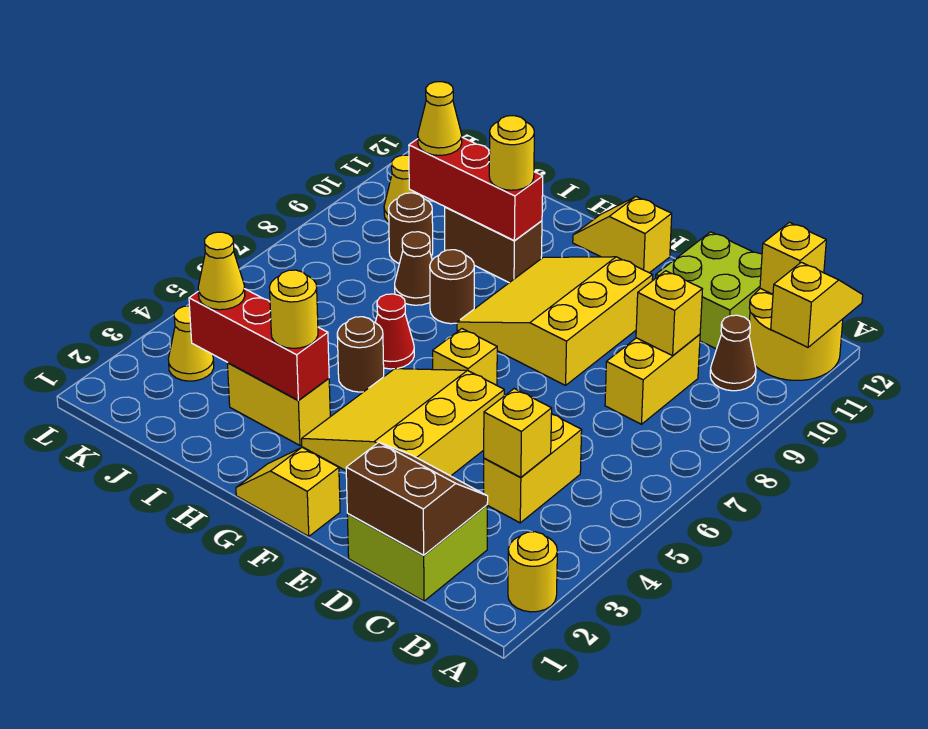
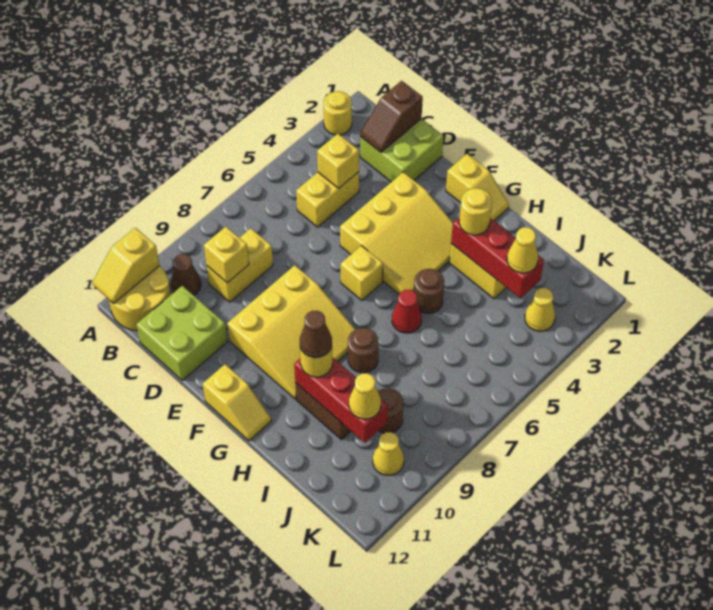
yellow brick B12 level 2 -> none
brown slope C1:D2 level 2 top 1 -> brown slope C1:C2 level 2 top 1
brown cone I8 level 1 -> brown cone H10 level 4

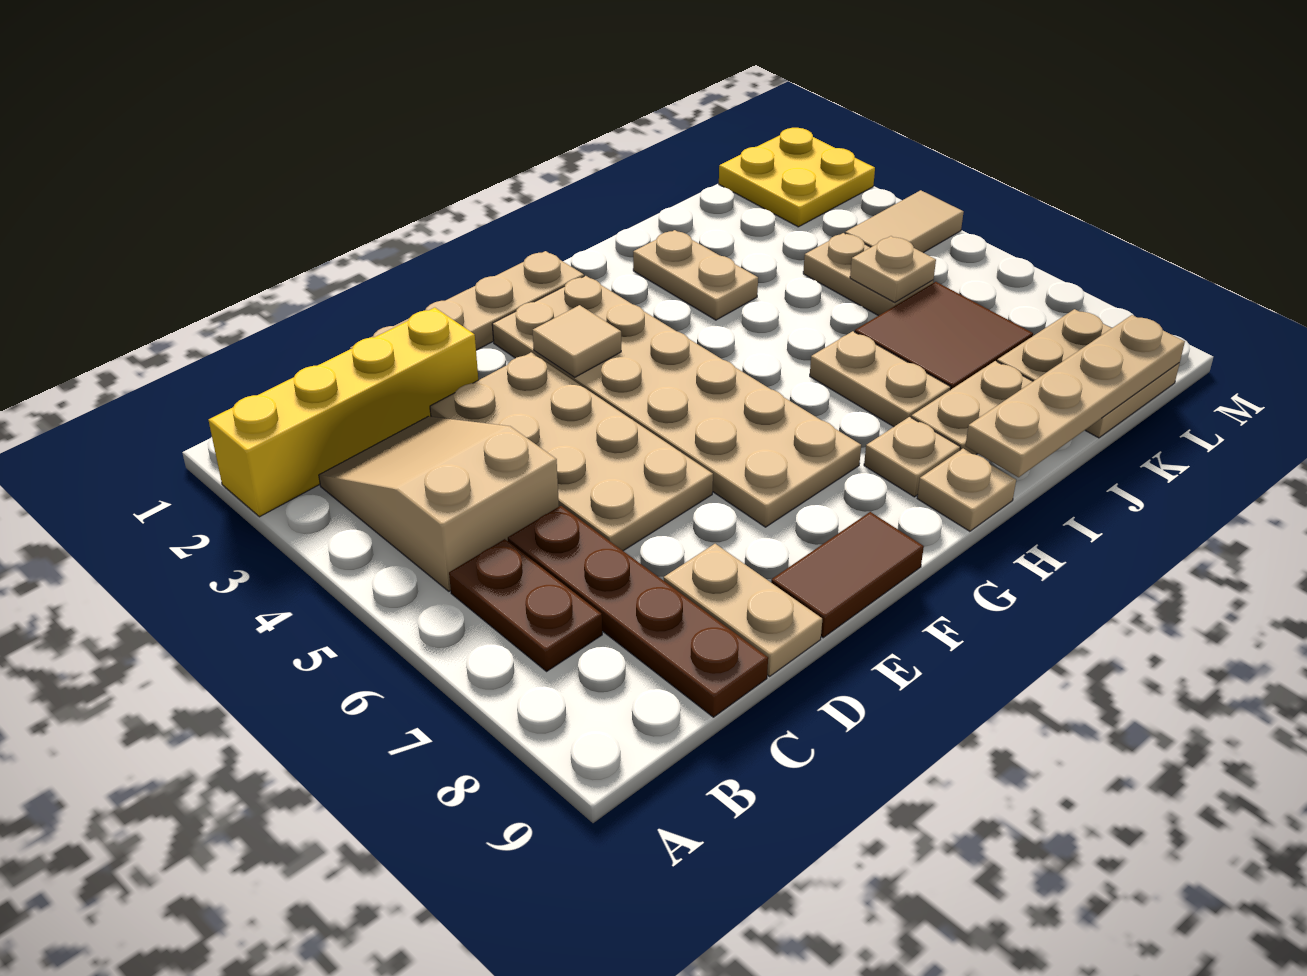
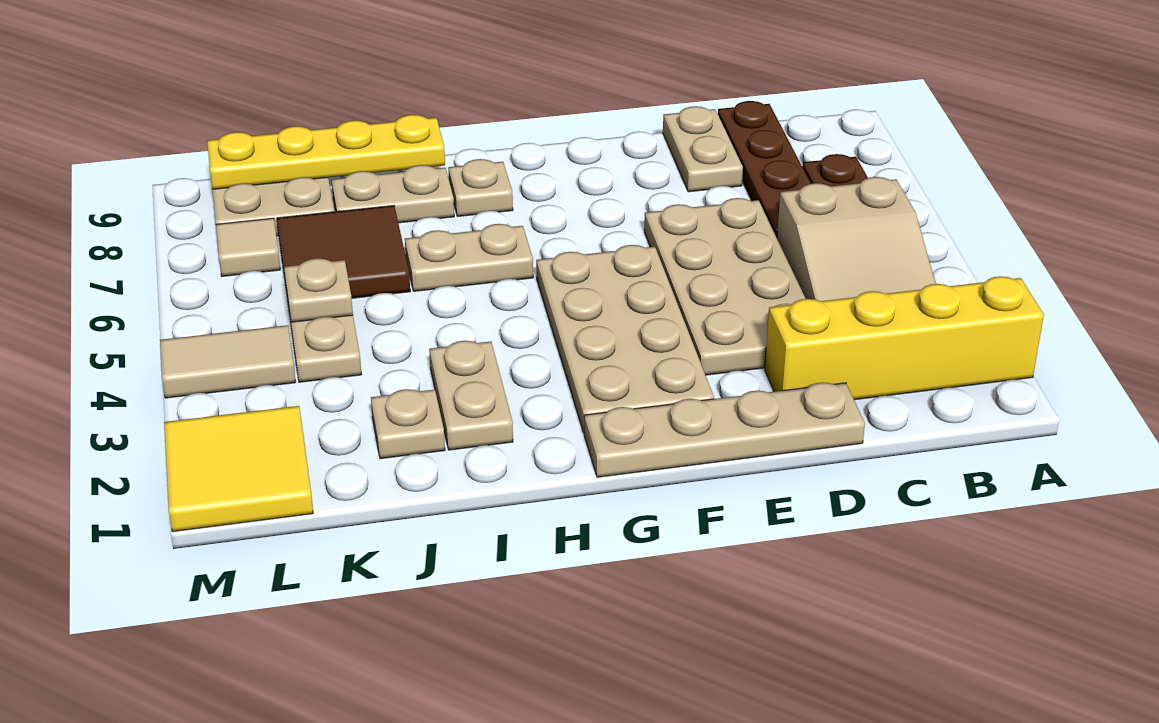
brown tile E9:F9 level 1 -> none
tan plate F2:G7 level 1 -> tan plate F2:G5 level 1
tan tile F3 level 2 -> tan tile L7 level 1
tan plate H9 level 1 -> tan plate J2 level 1
tan plate I6:I7 level 1 -> tan plate H6:I6 level 1
tan plate I9:L9 level 2 -> yellow plate I9:L9 level 2
yellow plate L1:M2 level 1 -> yellow tile L1:M2 level 1

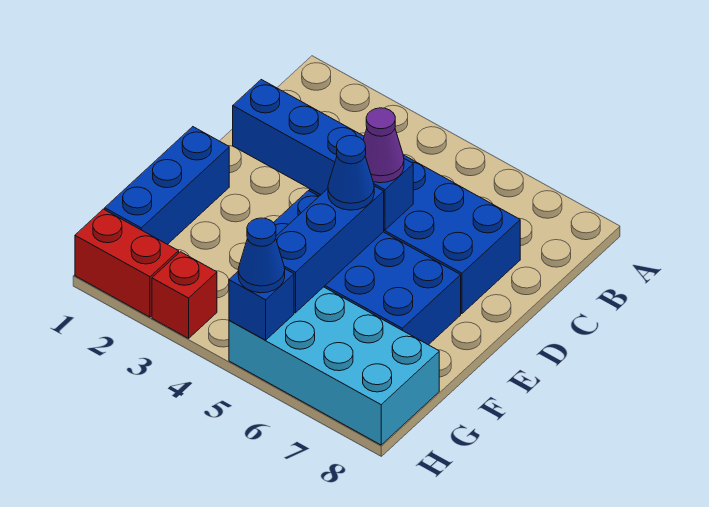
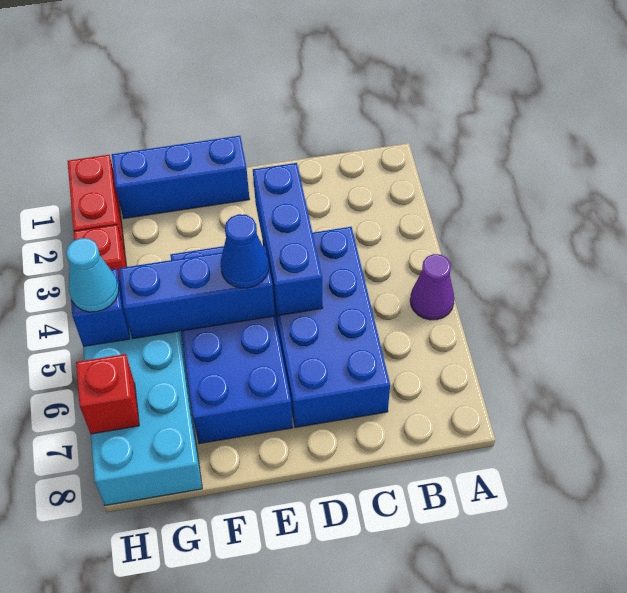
blue brick D2:D5 level 2 -> blue brick D3:D5 level 2
purple cone D5 level 3 -> purple cone A5 level 1
blue cone H5 level 3 -> cyan cone H5 level 3
none -> red brick H7 level 2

::::::

■ What to do: Beginning with the line that holds "yellow plate L1:M2" and ending with the last line of the material above, extract every line exactly, pictures excluded.

■ Written response:
yellow plate L1:M2 level 1 -> yellow tile L1:M2 level 1

blue brick D2:D5 level 2 -> blue brick D3:D5 level 2
purple cone D5 level 3 -> purple cone A5 level 1
blue cone H5 level 3 -> cyan cone H5 level 3
none -> red brick H7 level 2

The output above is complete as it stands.